** Modification records **
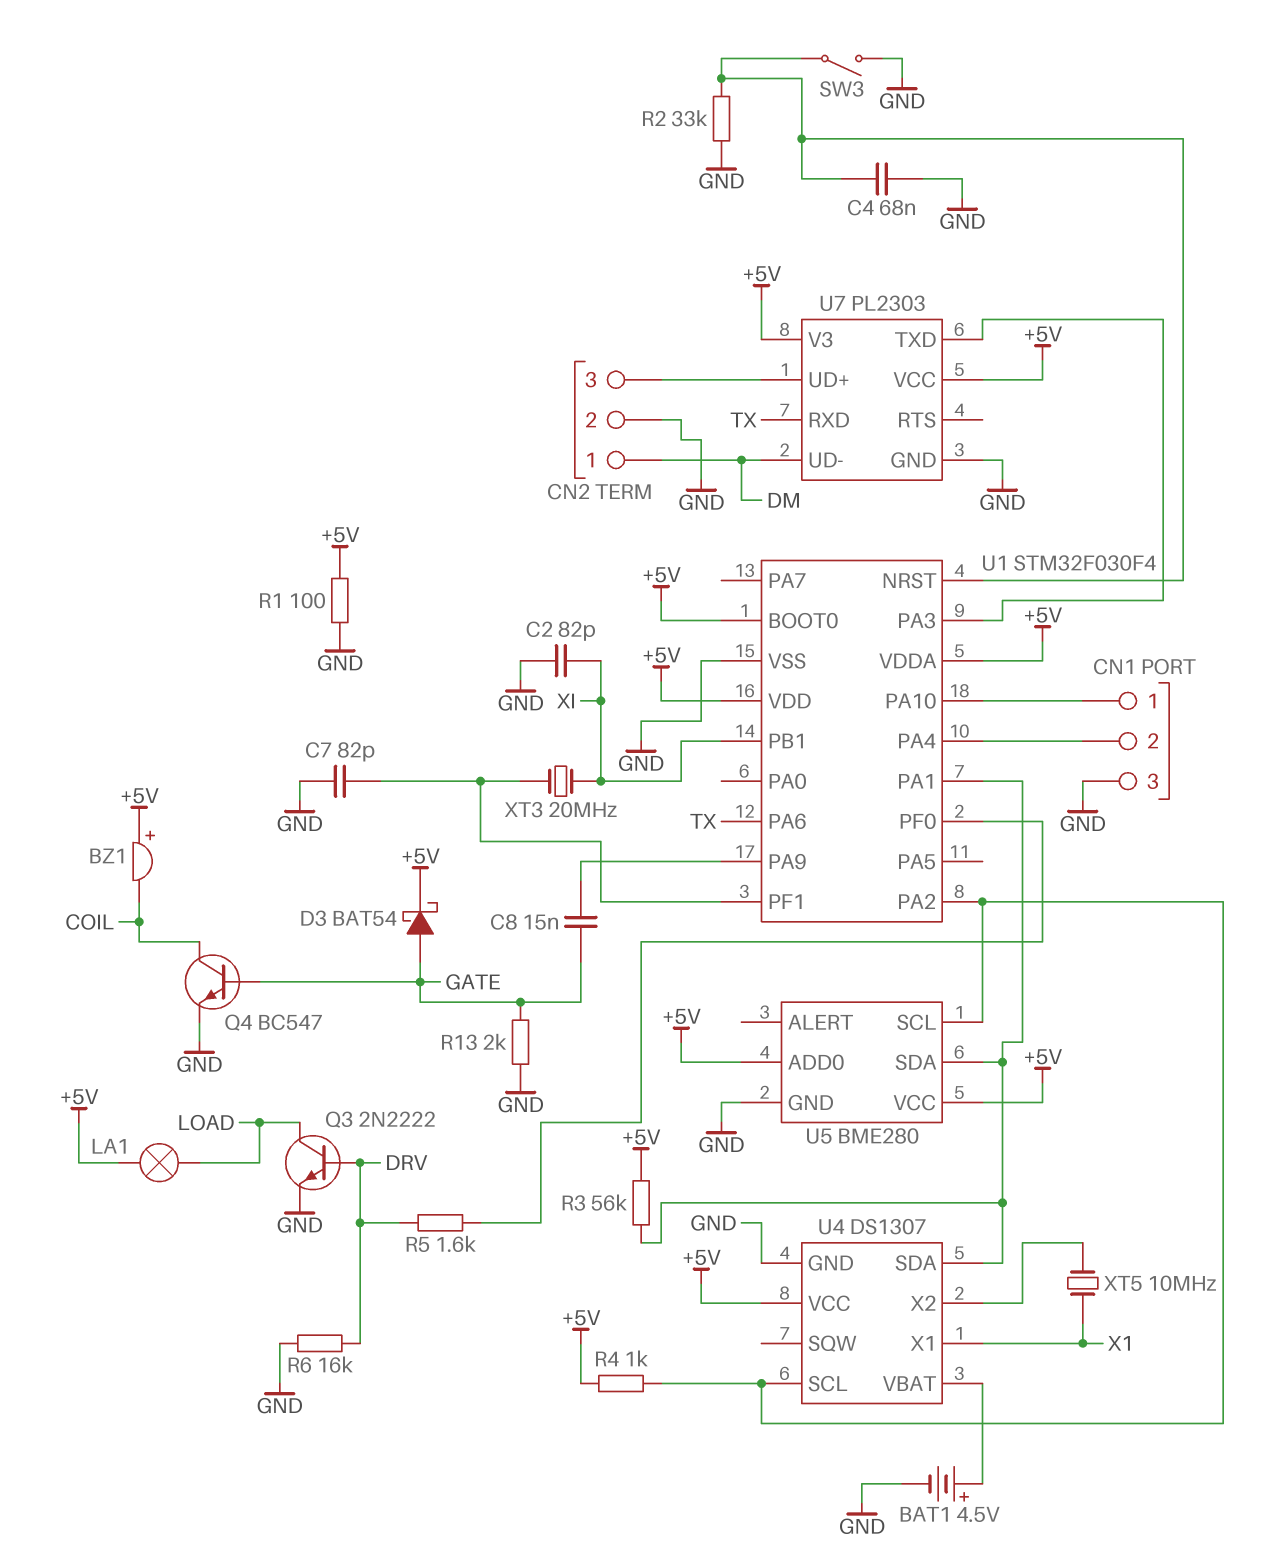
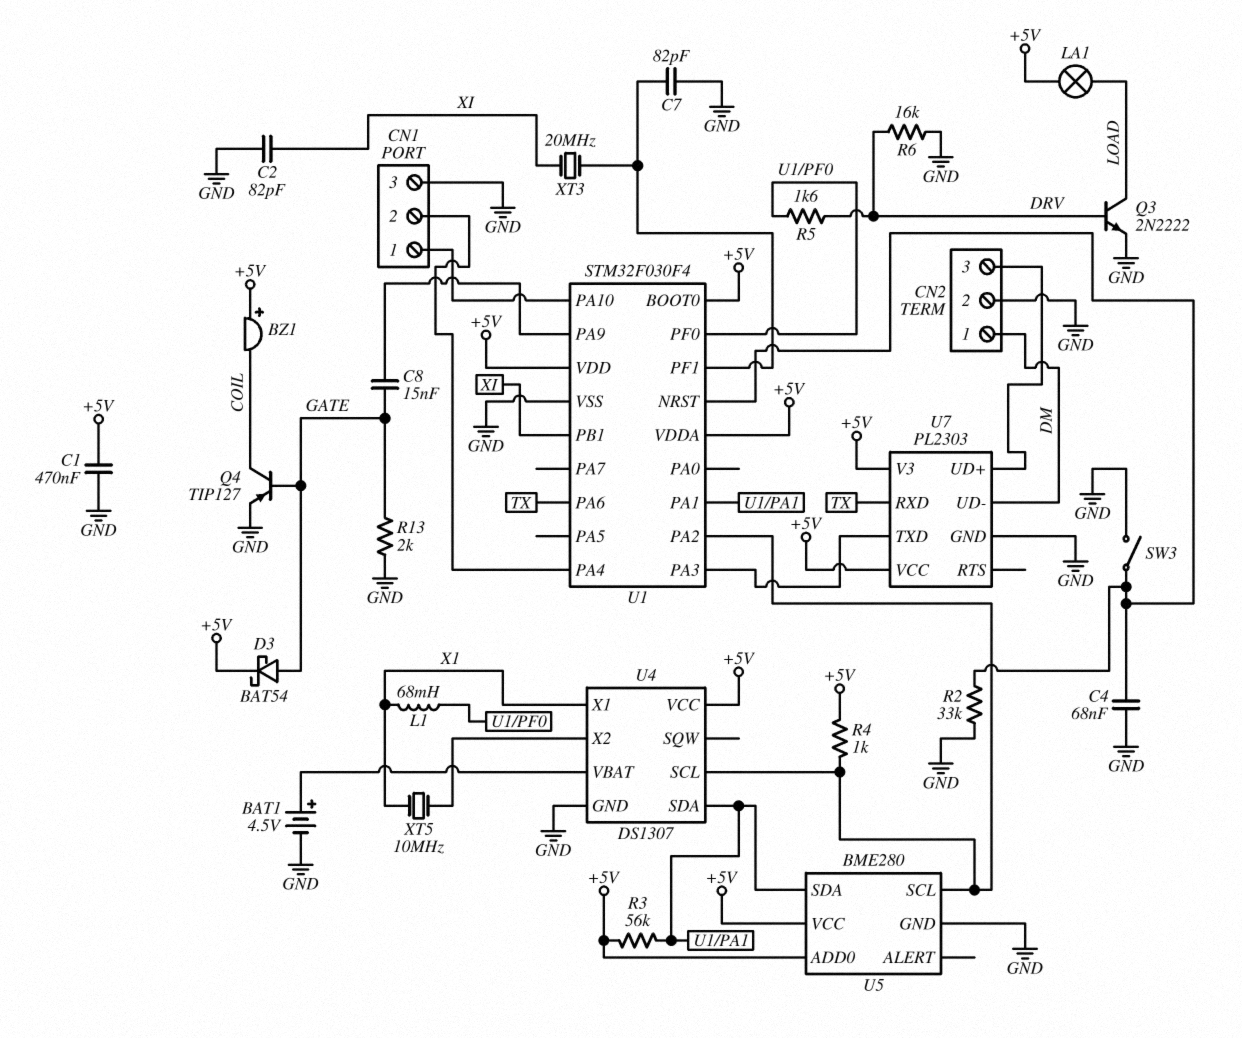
C1: none -> 470nF (+5V, GND)
L1: none -> 68mH (U1/PF0, X1)
Q4: NPN BC547 (B GATE, C COIL, E GND) -> PNP TIP127 (B GATE, C COIL, E GND)
R1: 100 (+5V, GND) -> none

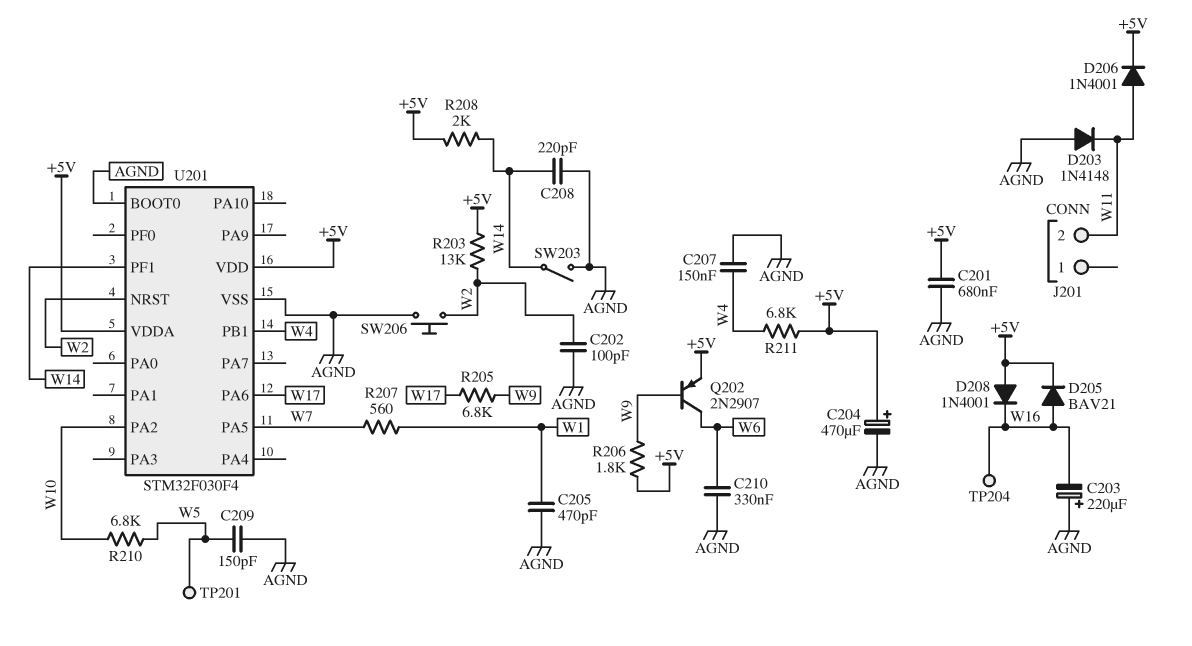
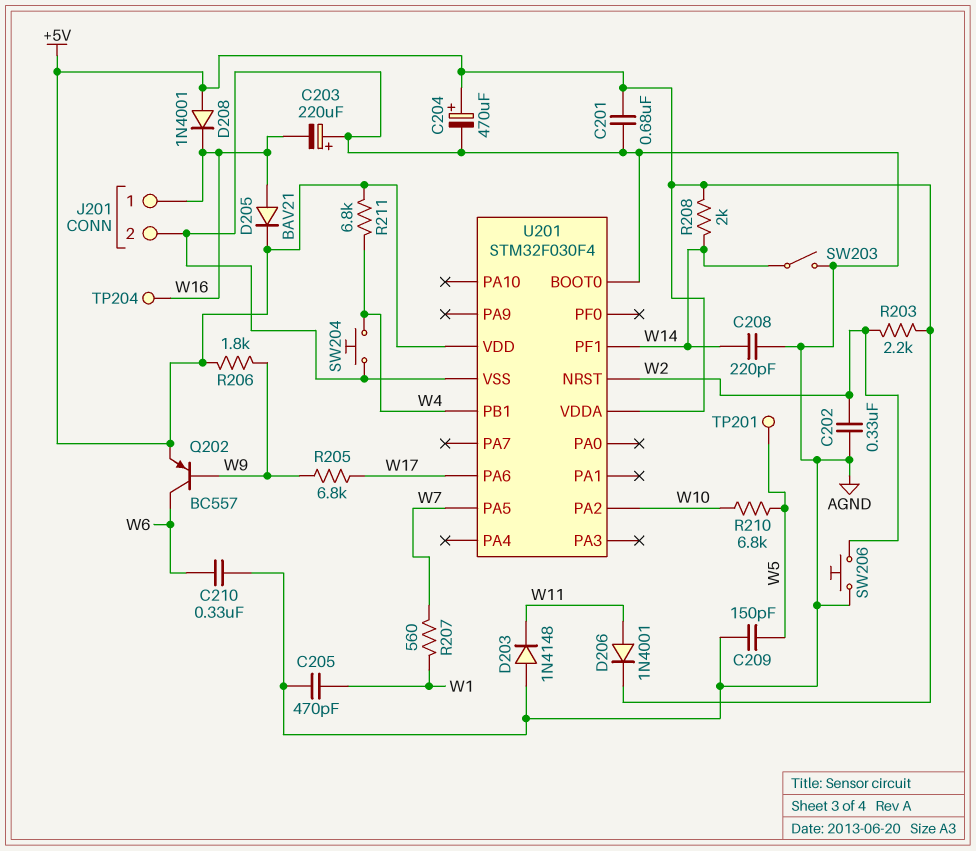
C202: 100pF (AGND, W2) -> 330nF (AGND, W2)
C207: 150nF (AGND, W4) -> none
J201 pin 1: none -> W16
J201 pin 2: W11 -> AGND
Q202: PNP 2N2907 (B W9, C W6, E +5V) -> PNP BC557 (B W9, C W6, E +5V)
R203: 13k (+5V, W2) -> 2.2k (+5V, W2)
SW204: none -> button (AGND, W4)

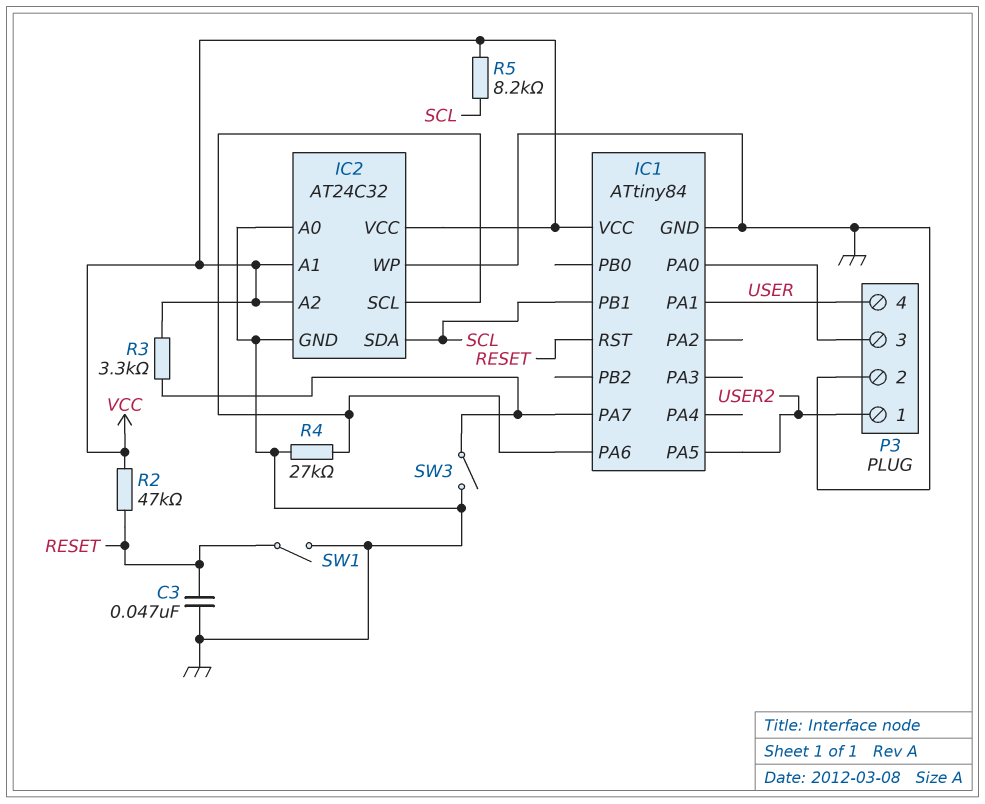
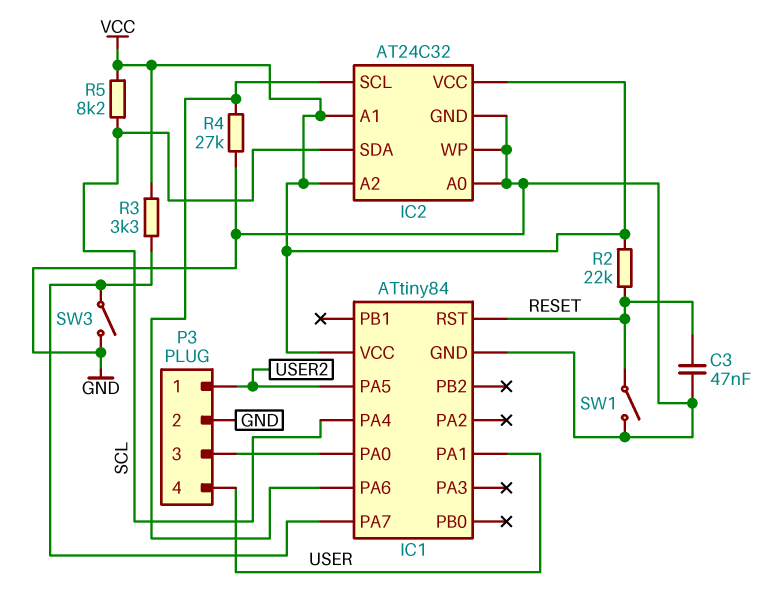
IC1 pin PA4: none -> SCL
IC1 pin PB1: SCL -> none
R2: 47k (RESET, VCC) -> 22k (RESET, VCC)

** What you will do **
Every record above should be written out again exactly; the pictures stay out of the copy.

** Solution **
C1: none -> 470nF (+5V, GND)
L1: none -> 68mH (U1/PF0, X1)
Q4: NPN BC547 (B GATE, C COIL, E GND) -> PNP TIP127 (B GATE, C COIL, E GND)
R1: 100 (+5V, GND) -> none

C202: 100pF (AGND, W2) -> 330nF (AGND, W2)
C207: 150nF (AGND, W4) -> none
J201 pin 1: none -> W16
J201 pin 2: W11 -> AGND
Q202: PNP 2N2907 (B W9, C W6, E +5V) -> PNP BC557 (B W9, C W6, E +5V)
R203: 13k (+5V, W2) -> 2.2k (+5V, W2)
SW204: none -> button (AGND, W4)

IC1 pin PA4: none -> SCL
IC1 pin PB1: SCL -> none
R2: 47k (RESET, VCC) -> 22k (RESET, VCC)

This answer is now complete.